_Work to complete:_ All records below are to be set down precisely as written, excluding pictures.

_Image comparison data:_
--------------------------------

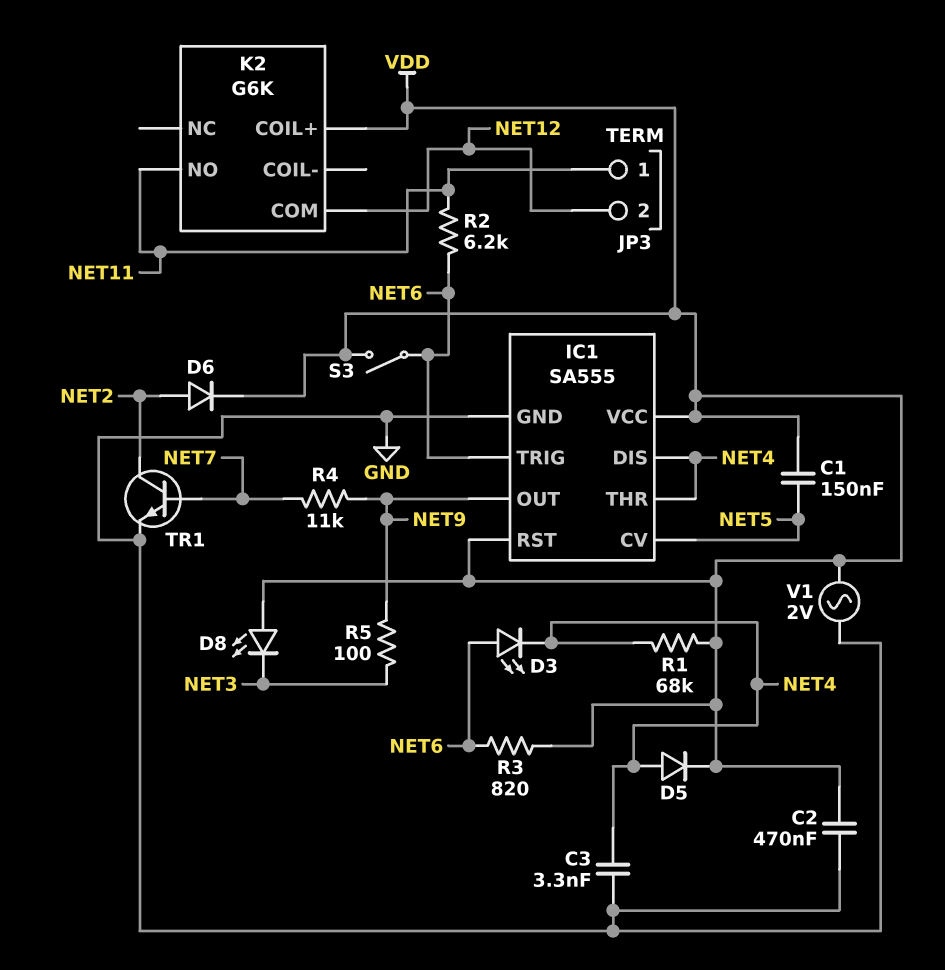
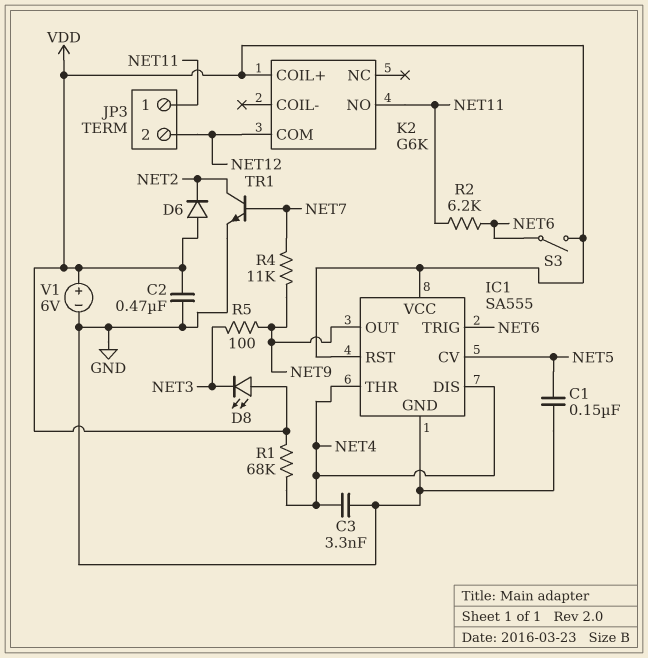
C1: 150nF (NET5, VDD) -> 150nF (GND, NET5)
D3: LED (A NET6, K NET4) -> none
D5: diode (A NET4, K VDD) -> none
D6: diode (A NET2, K VDD) -> diode (A VDD, K NET2)
R3: 820 (NET6, VDD) -> none
V1: AC 2V (GND, VDD) -> 6V (plus VDD, minus GND)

--------------------------------

_Solution to this task:_
C1: 150nF (NET5, VDD) -> 150nF (GND, NET5)
D3: LED (A NET6, K NET4) -> none
D5: diode (A NET4, K VDD) -> none
D6: diode (A NET2, K VDD) -> diode (A VDD, K NET2)
R3: 820 (NET6, VDD) -> none
V1: AC 2V (GND, VDD) -> 6V (plus VDD, minus GND)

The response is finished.